WORK REQUIRED => Every line below that holds the word "diode" must be listed.

Stored dataset items

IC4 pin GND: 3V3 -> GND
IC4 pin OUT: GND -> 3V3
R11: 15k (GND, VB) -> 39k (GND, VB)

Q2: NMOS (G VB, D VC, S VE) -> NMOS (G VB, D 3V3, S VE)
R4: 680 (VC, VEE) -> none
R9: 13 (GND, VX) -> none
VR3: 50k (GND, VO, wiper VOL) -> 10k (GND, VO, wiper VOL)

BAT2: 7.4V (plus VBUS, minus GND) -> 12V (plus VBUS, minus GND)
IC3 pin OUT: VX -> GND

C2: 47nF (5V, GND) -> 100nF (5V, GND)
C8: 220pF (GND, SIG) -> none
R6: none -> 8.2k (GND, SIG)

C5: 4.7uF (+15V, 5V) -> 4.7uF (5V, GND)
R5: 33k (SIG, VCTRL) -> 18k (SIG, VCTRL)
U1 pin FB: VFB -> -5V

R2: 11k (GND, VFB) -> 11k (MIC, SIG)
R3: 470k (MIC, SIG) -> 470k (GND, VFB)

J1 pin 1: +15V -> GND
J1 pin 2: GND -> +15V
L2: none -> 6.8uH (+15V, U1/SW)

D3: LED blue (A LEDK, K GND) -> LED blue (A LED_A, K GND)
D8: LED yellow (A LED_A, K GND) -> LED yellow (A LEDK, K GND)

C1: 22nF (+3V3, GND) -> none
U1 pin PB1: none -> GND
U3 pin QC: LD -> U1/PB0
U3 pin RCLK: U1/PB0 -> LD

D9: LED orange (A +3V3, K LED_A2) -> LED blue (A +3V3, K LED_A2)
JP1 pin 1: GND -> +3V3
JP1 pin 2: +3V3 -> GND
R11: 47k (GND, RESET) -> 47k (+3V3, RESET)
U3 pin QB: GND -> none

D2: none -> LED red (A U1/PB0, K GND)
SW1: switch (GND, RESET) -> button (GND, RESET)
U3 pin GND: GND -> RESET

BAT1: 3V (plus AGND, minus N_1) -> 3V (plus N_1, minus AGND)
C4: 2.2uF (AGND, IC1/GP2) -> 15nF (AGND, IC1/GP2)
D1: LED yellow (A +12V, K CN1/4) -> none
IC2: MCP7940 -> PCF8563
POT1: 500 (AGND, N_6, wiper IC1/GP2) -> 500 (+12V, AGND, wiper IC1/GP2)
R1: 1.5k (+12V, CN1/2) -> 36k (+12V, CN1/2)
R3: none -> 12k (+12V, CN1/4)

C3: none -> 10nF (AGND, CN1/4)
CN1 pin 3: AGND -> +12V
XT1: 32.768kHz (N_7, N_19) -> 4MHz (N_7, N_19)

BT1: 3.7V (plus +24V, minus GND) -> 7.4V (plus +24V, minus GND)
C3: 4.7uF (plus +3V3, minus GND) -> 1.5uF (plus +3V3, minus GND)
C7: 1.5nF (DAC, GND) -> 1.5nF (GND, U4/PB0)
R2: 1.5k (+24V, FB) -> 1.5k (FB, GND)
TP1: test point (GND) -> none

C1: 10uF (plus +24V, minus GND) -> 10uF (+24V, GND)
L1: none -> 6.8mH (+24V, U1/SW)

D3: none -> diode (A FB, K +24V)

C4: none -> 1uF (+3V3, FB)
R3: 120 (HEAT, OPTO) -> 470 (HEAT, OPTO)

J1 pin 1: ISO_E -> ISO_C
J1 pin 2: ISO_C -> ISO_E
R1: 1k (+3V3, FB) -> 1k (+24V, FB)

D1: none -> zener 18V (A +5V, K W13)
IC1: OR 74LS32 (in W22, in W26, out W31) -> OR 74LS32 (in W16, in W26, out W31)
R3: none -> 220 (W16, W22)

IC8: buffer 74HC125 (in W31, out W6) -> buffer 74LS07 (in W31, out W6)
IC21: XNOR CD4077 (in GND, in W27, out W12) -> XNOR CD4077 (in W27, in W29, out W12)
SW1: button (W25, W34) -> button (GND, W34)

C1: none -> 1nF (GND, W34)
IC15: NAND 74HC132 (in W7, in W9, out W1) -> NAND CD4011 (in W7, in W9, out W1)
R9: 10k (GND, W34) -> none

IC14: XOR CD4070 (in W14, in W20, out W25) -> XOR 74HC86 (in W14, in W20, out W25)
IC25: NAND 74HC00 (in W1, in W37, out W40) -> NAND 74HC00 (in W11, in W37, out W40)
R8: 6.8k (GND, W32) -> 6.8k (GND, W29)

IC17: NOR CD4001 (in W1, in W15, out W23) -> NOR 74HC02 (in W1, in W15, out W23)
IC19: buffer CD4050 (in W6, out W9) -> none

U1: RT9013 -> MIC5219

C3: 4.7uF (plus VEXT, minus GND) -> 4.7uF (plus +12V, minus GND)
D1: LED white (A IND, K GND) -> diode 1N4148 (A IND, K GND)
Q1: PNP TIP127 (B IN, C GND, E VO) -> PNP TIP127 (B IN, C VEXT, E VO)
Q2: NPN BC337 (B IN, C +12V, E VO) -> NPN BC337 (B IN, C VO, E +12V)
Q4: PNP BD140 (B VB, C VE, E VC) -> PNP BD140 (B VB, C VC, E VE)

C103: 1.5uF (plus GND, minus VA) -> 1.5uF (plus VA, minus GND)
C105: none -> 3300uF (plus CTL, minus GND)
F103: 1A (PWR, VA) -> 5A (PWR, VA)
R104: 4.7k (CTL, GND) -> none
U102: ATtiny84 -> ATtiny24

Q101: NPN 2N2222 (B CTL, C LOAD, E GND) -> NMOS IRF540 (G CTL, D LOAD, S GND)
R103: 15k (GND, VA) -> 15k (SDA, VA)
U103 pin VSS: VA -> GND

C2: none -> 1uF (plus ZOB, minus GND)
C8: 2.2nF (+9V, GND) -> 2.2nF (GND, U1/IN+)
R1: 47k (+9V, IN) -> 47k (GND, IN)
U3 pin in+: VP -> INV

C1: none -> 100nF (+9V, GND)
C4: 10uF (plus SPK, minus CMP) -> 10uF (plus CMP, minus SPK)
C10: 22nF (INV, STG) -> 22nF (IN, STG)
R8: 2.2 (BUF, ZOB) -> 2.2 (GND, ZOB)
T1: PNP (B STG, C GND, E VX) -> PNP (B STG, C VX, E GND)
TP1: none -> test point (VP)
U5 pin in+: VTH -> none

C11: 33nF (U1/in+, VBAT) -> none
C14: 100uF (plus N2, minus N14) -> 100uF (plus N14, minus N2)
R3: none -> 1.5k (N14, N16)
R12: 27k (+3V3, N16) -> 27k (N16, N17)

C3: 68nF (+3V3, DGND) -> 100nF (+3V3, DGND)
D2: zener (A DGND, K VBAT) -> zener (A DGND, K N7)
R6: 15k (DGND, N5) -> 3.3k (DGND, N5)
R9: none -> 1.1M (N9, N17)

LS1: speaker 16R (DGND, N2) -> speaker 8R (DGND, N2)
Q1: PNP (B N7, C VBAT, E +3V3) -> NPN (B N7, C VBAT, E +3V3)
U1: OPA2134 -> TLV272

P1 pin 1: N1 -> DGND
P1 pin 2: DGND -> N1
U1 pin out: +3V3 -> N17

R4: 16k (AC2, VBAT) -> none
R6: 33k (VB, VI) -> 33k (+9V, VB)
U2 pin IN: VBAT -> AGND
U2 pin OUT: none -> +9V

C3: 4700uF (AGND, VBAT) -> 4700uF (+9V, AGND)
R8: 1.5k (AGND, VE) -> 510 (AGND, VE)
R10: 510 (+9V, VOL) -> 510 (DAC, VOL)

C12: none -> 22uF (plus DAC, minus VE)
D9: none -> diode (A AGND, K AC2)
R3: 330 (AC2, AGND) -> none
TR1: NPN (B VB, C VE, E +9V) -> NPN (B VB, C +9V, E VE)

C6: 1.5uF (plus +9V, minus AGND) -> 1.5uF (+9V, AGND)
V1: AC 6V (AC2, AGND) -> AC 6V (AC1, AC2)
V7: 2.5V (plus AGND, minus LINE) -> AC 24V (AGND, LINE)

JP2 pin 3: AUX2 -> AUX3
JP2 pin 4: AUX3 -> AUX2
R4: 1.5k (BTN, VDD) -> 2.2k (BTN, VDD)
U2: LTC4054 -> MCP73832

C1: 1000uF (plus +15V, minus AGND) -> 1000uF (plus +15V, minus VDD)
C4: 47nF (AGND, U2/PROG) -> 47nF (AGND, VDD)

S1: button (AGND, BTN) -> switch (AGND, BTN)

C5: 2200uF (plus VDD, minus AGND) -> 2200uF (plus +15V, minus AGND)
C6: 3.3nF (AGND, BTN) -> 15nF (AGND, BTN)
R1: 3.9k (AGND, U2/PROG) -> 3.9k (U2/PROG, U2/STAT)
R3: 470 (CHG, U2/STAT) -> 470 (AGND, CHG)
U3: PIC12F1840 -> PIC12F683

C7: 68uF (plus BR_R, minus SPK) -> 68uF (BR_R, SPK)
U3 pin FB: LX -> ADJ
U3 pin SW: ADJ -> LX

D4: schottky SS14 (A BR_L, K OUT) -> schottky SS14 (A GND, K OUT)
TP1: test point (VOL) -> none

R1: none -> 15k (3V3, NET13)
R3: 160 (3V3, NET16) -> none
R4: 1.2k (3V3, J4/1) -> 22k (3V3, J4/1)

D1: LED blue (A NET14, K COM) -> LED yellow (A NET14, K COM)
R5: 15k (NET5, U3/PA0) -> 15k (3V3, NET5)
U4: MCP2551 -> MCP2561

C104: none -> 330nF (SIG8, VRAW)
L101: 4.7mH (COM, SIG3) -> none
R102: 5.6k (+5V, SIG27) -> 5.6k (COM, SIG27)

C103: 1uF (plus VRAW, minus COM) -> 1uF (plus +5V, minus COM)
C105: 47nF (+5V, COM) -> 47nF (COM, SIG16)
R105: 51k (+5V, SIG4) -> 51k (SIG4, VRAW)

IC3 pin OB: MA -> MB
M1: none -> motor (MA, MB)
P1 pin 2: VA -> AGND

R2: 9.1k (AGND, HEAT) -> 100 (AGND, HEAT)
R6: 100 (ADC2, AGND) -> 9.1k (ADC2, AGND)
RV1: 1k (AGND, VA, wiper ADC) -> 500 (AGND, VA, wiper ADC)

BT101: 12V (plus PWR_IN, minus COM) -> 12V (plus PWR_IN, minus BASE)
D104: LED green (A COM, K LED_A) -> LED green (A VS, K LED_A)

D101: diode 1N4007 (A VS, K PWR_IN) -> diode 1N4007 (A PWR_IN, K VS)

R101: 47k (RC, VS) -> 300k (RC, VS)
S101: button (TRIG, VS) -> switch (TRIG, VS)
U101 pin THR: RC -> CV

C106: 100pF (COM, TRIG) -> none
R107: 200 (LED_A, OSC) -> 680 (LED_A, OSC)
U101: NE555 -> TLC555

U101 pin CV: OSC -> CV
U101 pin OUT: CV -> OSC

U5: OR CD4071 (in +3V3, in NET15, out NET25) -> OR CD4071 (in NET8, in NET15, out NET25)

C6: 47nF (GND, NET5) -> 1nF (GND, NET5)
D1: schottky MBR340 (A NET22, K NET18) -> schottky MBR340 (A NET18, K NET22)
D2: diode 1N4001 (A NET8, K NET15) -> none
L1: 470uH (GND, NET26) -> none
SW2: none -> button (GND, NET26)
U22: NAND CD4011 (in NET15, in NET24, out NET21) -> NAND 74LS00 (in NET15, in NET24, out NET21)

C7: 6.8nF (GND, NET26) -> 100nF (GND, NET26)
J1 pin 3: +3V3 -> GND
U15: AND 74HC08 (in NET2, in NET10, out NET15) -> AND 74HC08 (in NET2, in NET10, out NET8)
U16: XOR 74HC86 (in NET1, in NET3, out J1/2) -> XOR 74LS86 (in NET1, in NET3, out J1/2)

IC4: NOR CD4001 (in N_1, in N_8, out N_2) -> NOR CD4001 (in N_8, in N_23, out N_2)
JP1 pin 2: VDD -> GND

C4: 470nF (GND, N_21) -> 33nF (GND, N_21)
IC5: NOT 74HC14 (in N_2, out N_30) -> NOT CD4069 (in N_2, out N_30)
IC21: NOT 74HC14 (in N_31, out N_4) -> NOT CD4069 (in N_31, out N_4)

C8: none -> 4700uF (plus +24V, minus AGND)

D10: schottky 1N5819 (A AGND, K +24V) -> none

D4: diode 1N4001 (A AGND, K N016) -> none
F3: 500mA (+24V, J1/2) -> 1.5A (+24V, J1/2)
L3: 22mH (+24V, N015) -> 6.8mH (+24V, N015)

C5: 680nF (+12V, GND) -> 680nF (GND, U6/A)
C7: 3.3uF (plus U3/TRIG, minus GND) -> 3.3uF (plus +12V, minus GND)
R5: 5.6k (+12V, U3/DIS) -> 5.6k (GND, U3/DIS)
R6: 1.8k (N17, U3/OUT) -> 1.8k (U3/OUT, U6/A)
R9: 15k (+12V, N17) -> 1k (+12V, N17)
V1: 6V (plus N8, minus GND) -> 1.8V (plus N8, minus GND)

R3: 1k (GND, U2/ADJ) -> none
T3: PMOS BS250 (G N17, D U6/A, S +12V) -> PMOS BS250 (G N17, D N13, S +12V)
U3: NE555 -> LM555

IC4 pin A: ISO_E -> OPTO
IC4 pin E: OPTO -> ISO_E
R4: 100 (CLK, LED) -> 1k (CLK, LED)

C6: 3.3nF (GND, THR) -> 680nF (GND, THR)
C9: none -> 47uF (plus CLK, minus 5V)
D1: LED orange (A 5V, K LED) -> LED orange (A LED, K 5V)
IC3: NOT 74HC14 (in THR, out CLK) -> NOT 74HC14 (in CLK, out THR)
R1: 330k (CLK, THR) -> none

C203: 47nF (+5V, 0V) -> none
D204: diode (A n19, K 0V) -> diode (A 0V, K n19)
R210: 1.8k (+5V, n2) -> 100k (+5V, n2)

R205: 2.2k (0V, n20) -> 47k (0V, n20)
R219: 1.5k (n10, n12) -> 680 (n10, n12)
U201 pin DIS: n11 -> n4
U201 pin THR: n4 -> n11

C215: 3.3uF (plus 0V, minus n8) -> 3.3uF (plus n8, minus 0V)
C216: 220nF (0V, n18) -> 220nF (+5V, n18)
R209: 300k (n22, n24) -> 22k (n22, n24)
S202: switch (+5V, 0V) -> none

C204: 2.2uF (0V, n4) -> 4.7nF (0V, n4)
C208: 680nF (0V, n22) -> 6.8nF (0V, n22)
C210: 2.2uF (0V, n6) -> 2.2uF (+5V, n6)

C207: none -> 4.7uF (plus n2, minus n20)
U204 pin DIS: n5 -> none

ANSWER SECTION =>
D3: none -> diode (A FB, K +24V)
D1: LED white (A IND, K GND) -> diode 1N4148 (A IND, K GND)
D9: none -> diode (A AGND, K AC2)
D101: diode 1N4007 (A VS, K PWR_IN) -> diode 1N4007 (A PWR_IN, K VS)
D2: diode 1N4001 (A NET8, K NET15) -> none
D4: diode 1N4001 (A AGND, K N016) -> none
D204: diode (A n19, K 0V) -> diode (A 0V, K n19)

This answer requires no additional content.